◆ **EXERCISE REQUIREMENTS**: Write out, word for word, the lines of the records below, starting at the line that contains "Question: Which object is the" and ending after the line that contains "(D) white matte plastic cup at center". Include both of those lines and nothing else.

◆ **DATASET EXTRACT**:
____
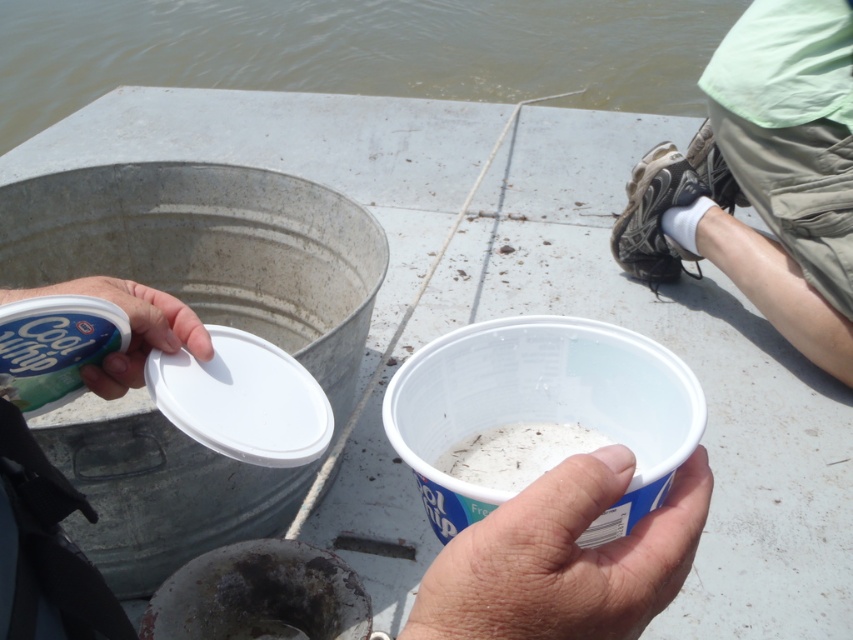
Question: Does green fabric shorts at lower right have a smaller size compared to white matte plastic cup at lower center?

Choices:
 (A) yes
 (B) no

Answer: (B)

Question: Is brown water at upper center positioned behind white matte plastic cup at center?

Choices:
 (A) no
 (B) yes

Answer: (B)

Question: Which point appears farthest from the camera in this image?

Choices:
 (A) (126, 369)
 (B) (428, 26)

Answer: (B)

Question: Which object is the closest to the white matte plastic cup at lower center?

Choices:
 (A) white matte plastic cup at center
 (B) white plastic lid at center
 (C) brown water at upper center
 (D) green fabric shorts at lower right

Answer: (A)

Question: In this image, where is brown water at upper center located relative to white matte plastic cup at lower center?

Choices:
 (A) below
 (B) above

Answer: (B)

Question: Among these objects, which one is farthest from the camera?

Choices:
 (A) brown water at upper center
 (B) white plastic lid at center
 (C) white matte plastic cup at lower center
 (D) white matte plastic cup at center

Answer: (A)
____
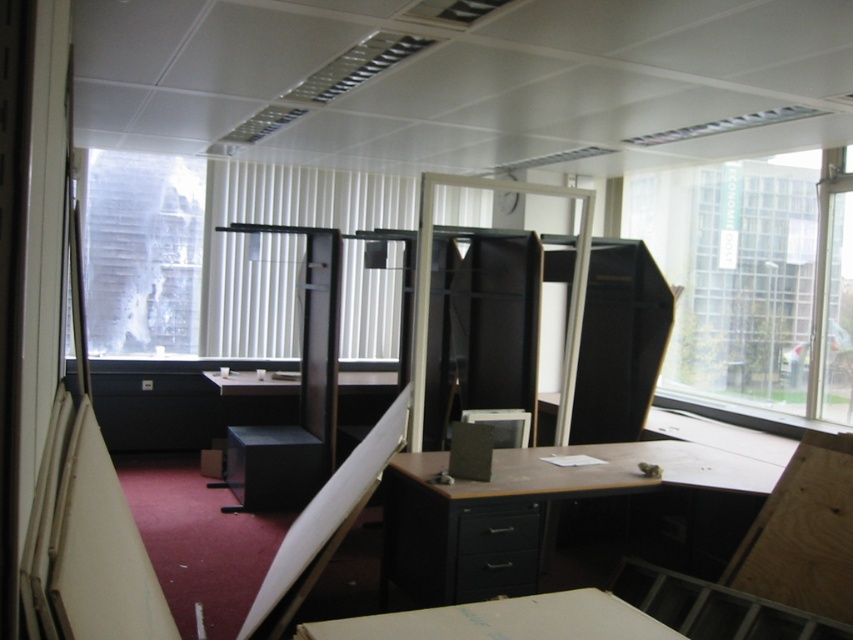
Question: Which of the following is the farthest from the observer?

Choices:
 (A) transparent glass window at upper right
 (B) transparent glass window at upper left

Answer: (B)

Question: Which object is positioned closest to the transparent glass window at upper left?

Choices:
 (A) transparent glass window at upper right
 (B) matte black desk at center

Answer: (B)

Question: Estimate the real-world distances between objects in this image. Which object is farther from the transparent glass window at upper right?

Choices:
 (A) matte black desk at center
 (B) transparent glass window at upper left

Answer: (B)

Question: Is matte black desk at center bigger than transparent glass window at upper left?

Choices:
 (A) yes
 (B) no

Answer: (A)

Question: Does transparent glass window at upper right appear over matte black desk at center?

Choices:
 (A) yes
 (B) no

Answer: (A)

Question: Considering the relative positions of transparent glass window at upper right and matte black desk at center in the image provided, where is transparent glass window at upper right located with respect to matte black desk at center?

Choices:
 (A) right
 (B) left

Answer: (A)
____
◆ **RESPONSE**:
Question: Which object is the closest to the white matte plastic cup at lower center?

Choices:
 (A) white matte plastic cup at center
 (B) white plastic lid at center
 (C) brown water at upper center
 (D) green fabric shorts at lower right

Answer: (A)

Question: In this image, where is brown water at upper center located relative to white matte plastic cup at lower center?

Choices:
 (A) below
 (B) above

Answer: (B)

Question: Among these objects, which one is farthest from the camera?

Choices:
 (A) brown water at upper center
 (B) white plastic lid at center
 (C) white matte plastic cup at lower center
 (D) white matte plastic cup at center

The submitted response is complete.